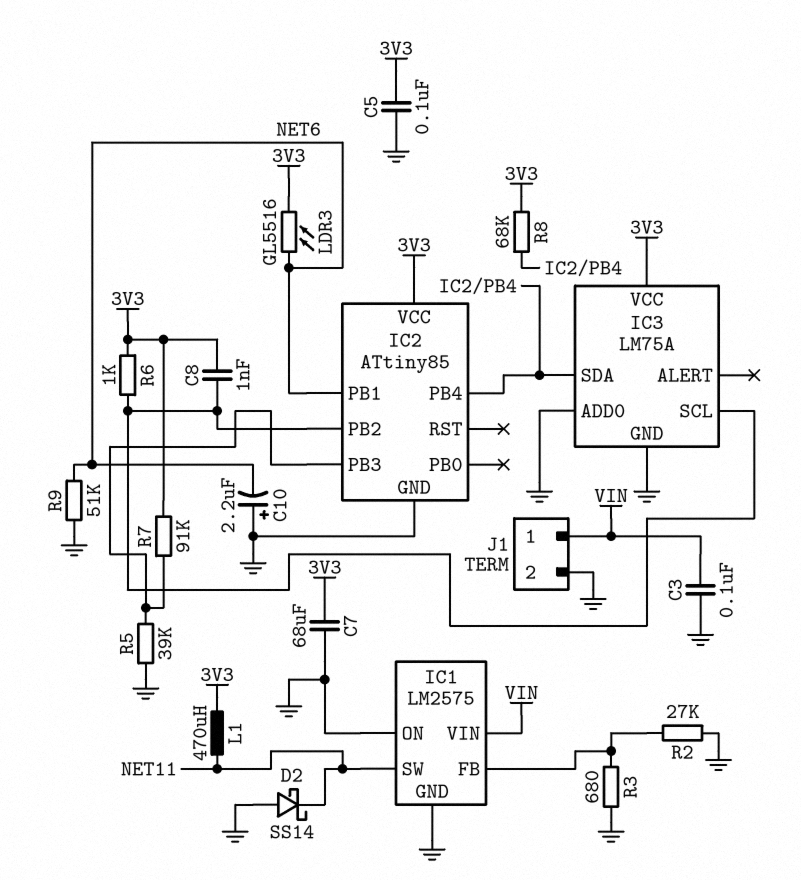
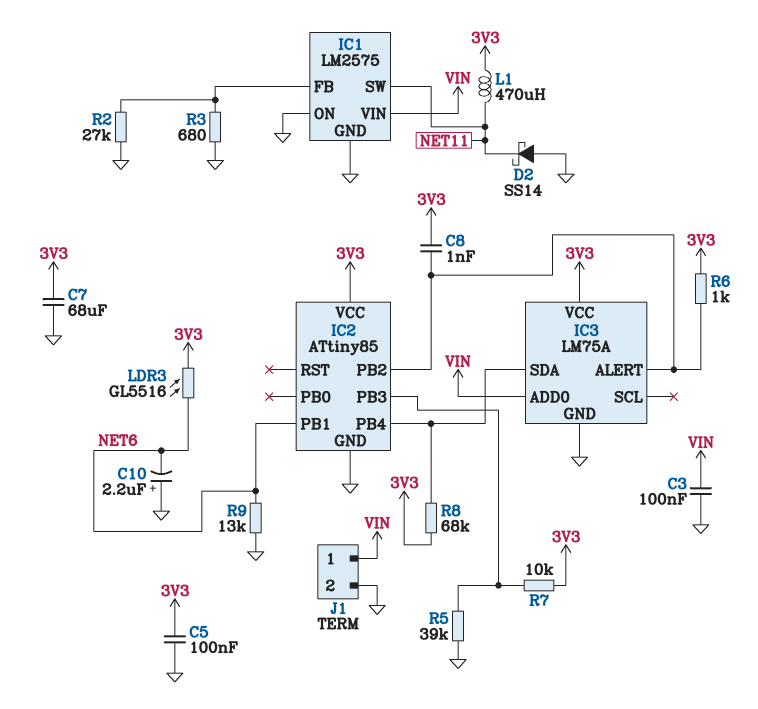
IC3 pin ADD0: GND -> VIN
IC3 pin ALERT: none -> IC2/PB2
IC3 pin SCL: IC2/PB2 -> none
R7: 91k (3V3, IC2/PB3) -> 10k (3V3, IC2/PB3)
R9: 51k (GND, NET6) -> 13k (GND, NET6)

++++++++

◆ **WORK TO BE COMPLETED**
With the pictures left aside, set down each entry above exactly as it stands.

◆ **WRITTEN ANSWER**
IC3 pin ADD0: GND -> VIN
IC3 pin ALERT: none -> IC2/PB2
IC3 pin SCL: IC2/PB2 -> none
R7: 91k (3V3, IC2/PB3) -> 10k (3V3, IC2/PB3)
R9: 51k (GND, NET6) -> 13k (GND, NET6)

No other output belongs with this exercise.